• [TRY IT]: From the line that contains "recolor | red" to the final line below, both included, print each line exactly and skip the pictures.

═══

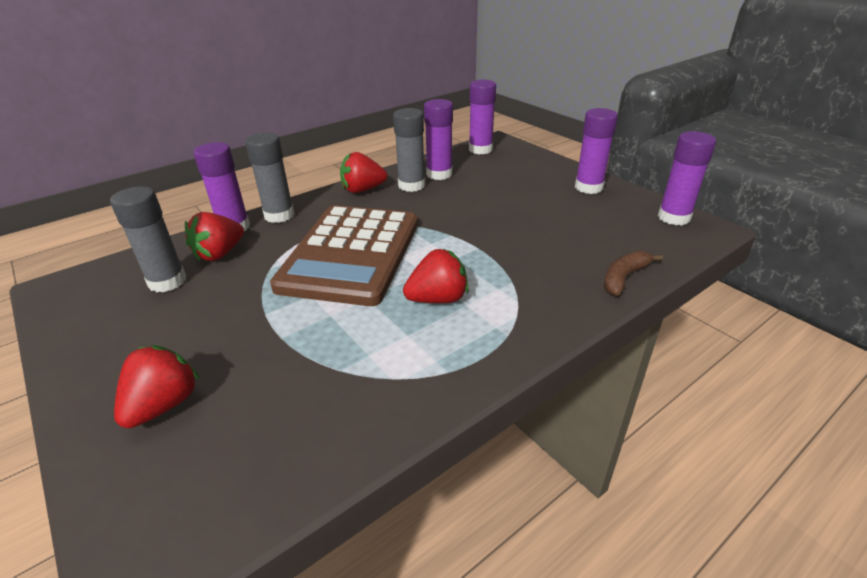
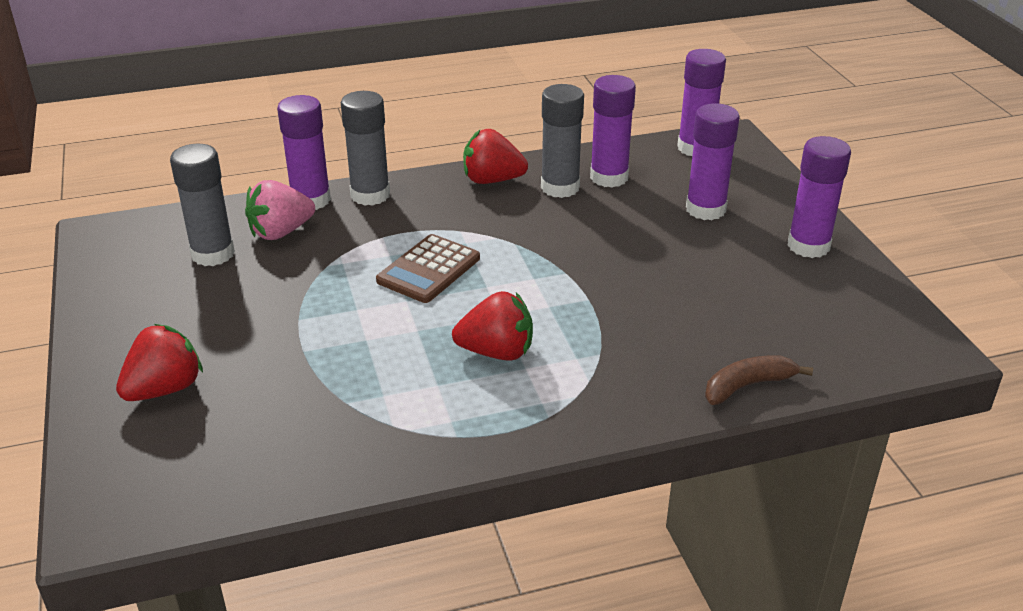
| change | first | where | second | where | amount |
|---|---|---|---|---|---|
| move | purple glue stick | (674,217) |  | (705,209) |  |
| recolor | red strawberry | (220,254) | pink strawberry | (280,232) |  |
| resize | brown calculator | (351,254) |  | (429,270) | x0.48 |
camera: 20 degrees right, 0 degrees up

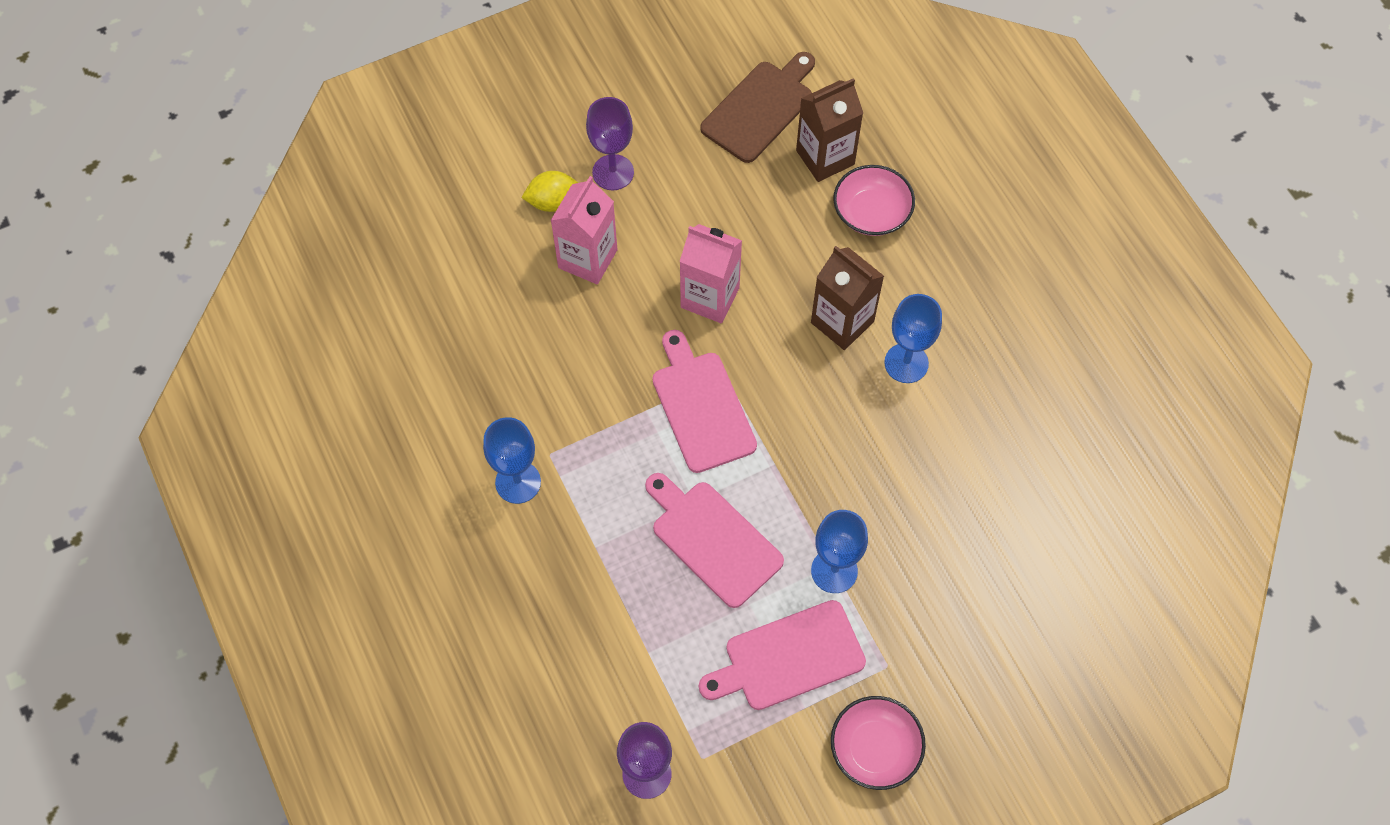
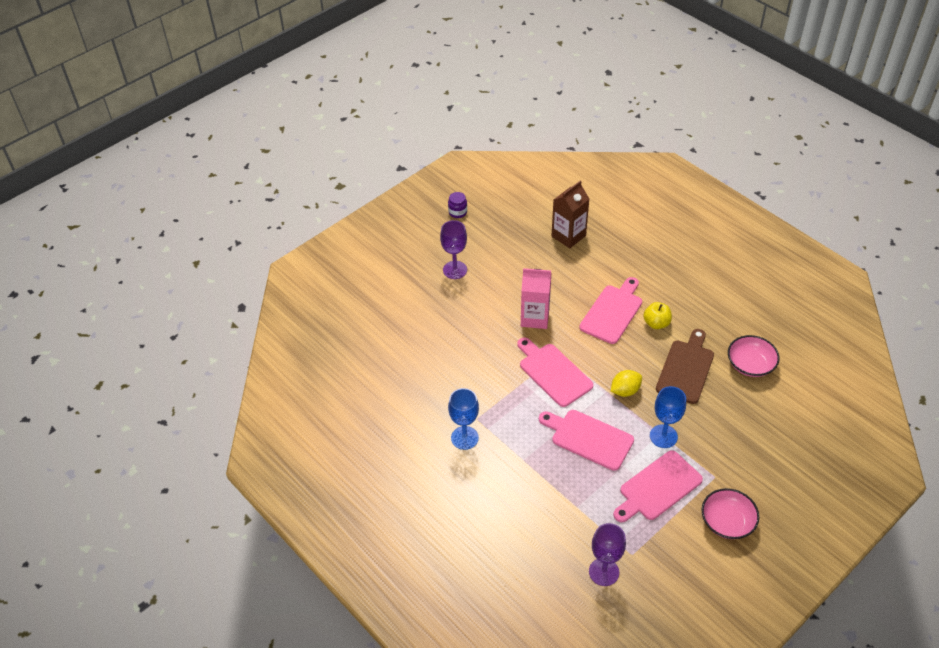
| change | first | where | second | where | amount |
|---|---|---|---|---|---|
| delete | pink carton | (587,259) |  |  |  |
| insert |  |  | purple jar | (457,212) |  |
| move | yellow lemon | (552,202) |  | (625,391) |  |
| move | brown cutting board | (760,108) |  | (686,369) |  |
| move | pink bowl | (871,212) |  | (750,364) |  |
| replace | brown carton | (842,322) | pink cutting board | (612,312) |  |
| replace | blue goblet | (906,363) | yellow apple | (656,323) |  |
camera: 15 degrees left, 15 degrees down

═══

• [RESPONSE BELOW]:
| recolor | red strawberry | (220,254) | pink strawberry | (280,232) |  |
| resize | brown calculator | (351,254) |  | (429,270) | x0.48 |
camera: 20 degrees right, 0 degrees up

| change | first | where | second | where | amount |
|---|---|---|---|---|---|
| delete | pink carton | (587,259) |  |  |  |
| insert |  |  | purple jar | (457,212) |  |
| move | yellow lemon | (552,202) |  | (625,391) |  |
| move | brown cutting board | (760,108) |  | (686,369) |  |
| move | pink bowl | (871,212) |  | (750,364) |  |
| replace | brown carton | (842,322) | pink cutting board | (612,312) |  |
| replace | blue goblet | (906,363) | yellow apple | (656,323) |  |
camera: 15 degrees left, 15 degrees down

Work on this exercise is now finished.